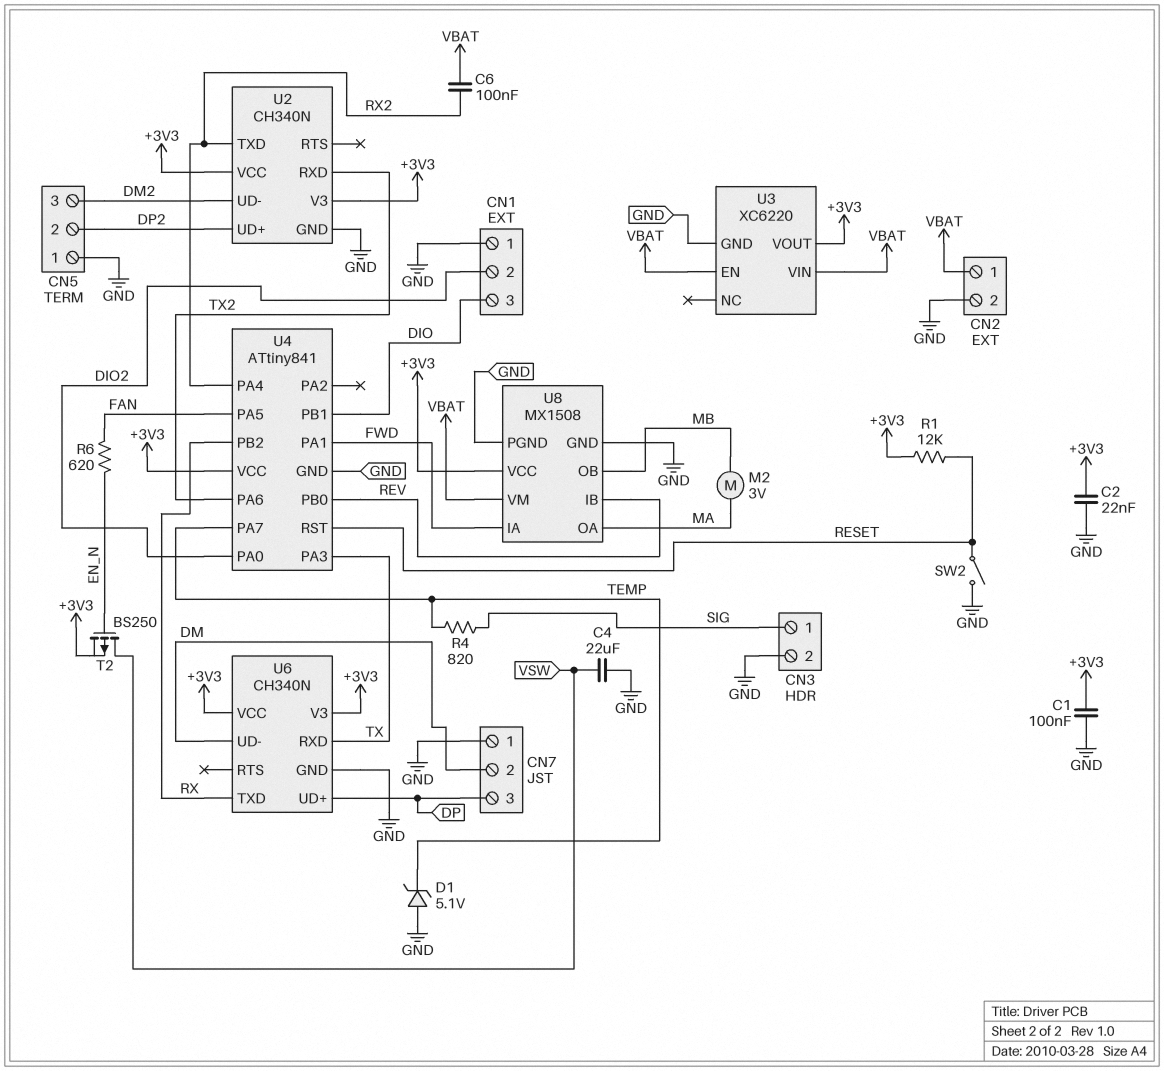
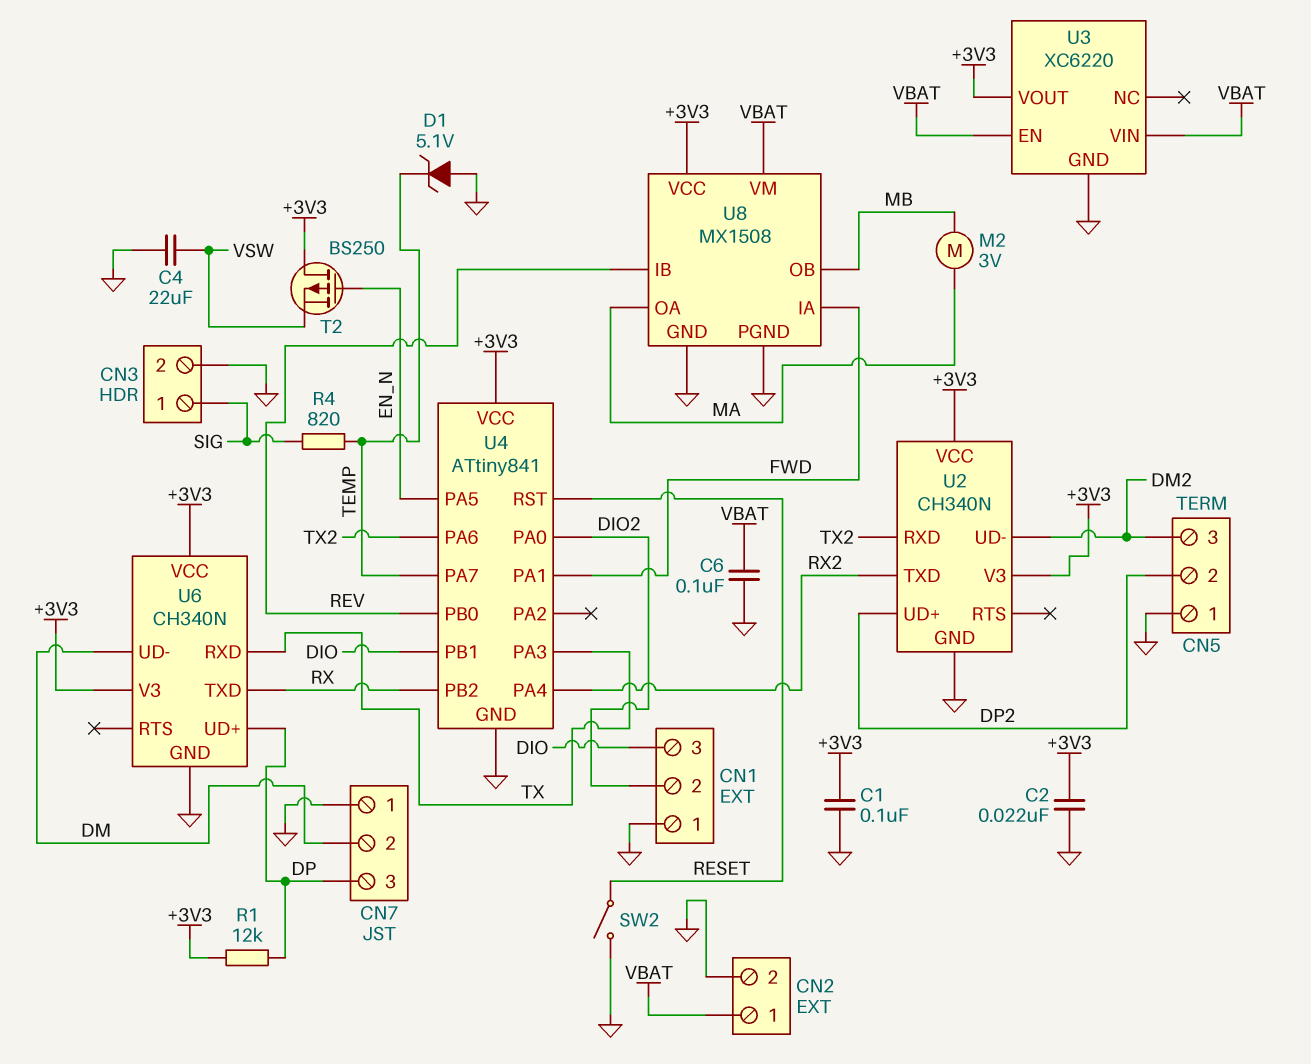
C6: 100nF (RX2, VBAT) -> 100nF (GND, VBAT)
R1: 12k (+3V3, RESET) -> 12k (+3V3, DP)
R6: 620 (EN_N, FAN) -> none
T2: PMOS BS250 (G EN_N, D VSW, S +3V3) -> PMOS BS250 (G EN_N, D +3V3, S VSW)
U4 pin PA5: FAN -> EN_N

...

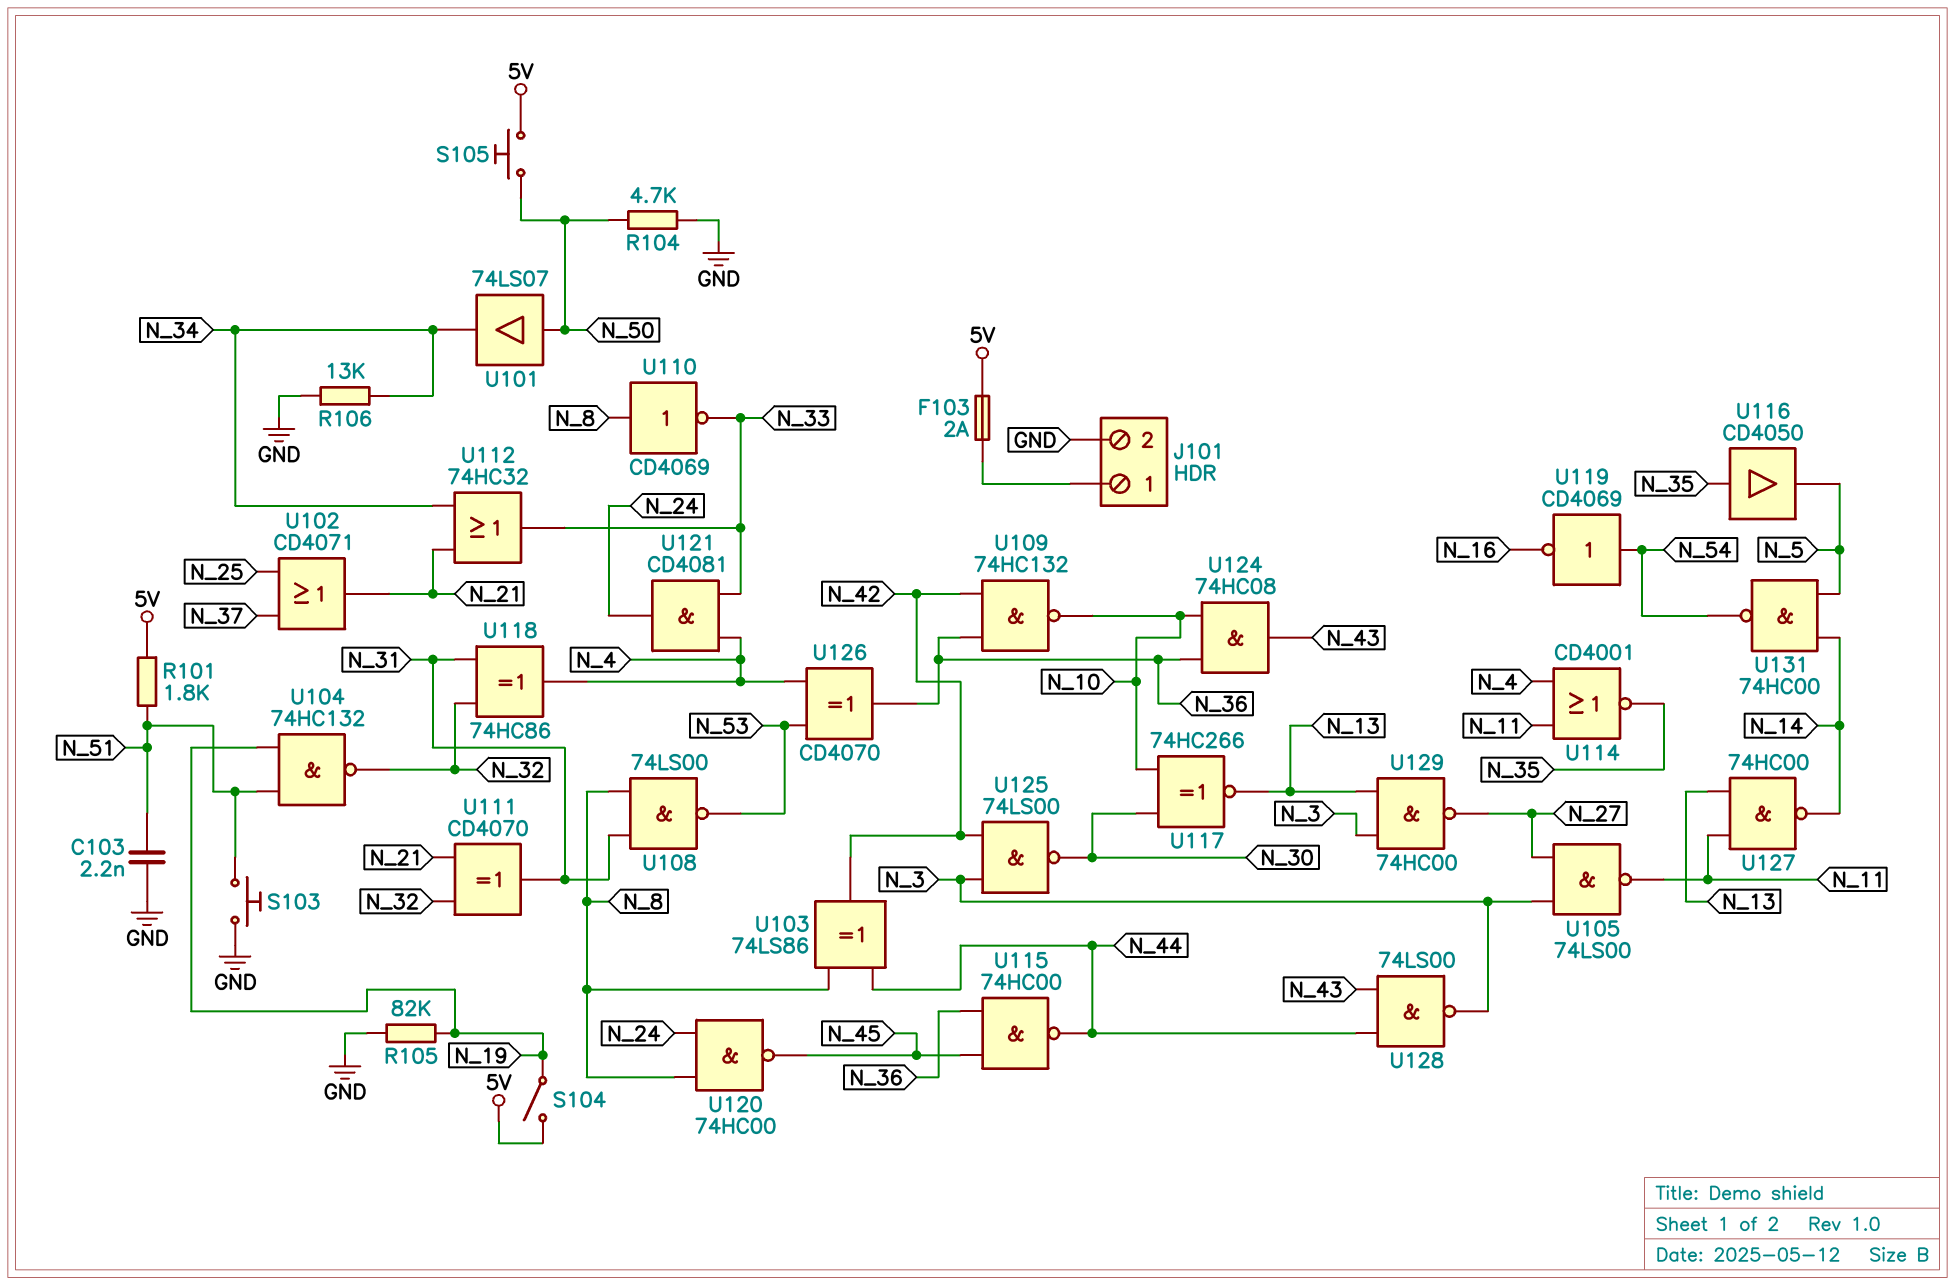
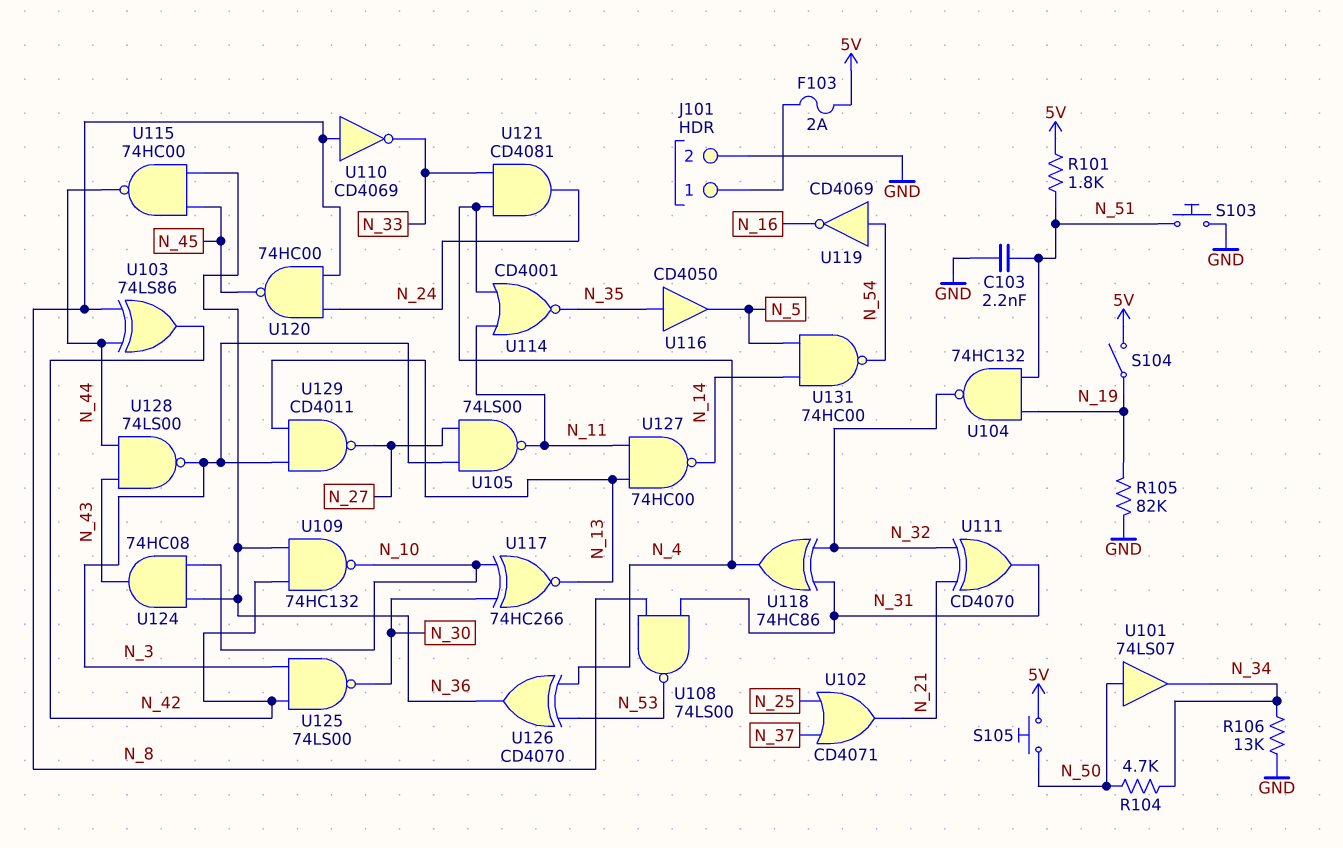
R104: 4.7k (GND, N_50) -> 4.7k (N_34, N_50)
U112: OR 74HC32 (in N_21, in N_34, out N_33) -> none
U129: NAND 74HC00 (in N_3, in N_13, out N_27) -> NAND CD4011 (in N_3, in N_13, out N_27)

...

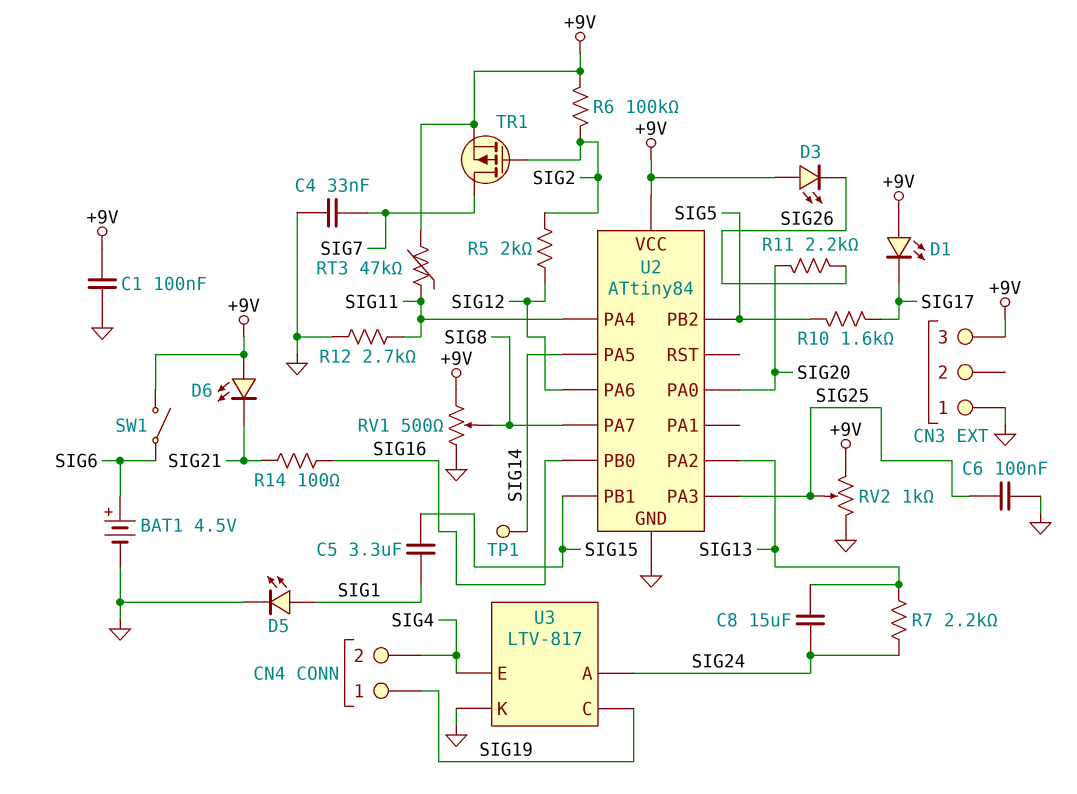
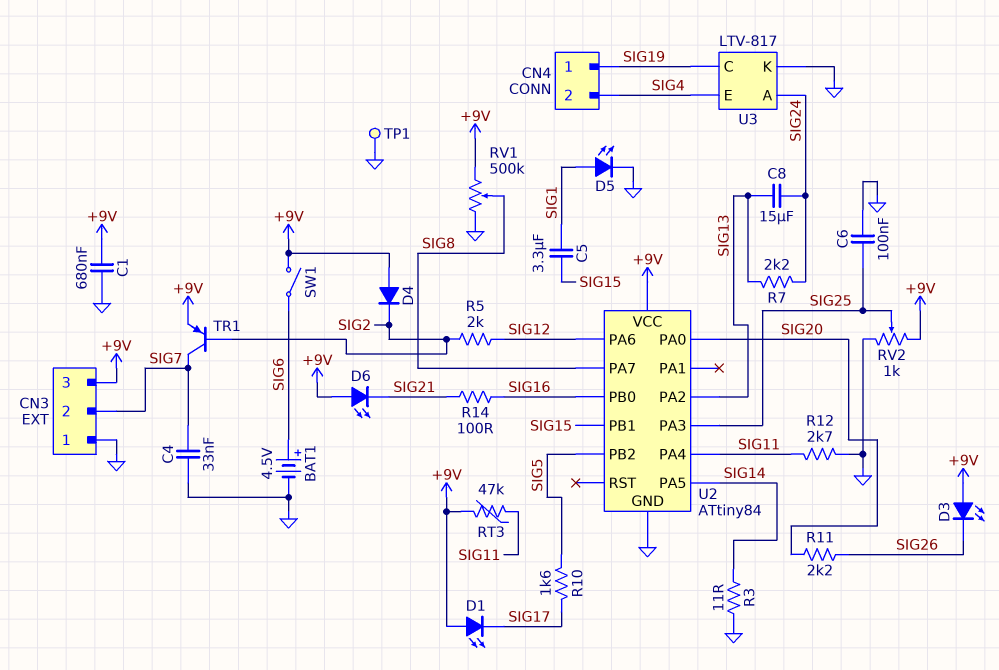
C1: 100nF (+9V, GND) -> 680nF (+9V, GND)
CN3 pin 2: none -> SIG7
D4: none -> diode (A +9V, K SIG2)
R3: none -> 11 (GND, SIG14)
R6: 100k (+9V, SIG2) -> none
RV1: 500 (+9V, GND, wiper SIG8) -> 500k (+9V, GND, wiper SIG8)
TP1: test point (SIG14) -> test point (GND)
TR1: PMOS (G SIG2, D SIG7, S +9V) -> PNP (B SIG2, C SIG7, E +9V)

-- Brief --
The entries above hold the needed span. Transcribe exactly the lines from the one with "R6: 620 (EN_N, FAN) -> none" to the one with "U4 pin PA5: FAN -> EN_N", both included.

-- Task answer --
R6: 620 (EN_N, FAN) -> none
T2: PMOS BS250 (G EN_N, D VSW, S +3V3) -> PMOS BS250 (G EN_N, D +3V3, S VSW)
U4 pin PA5: FAN -> EN_N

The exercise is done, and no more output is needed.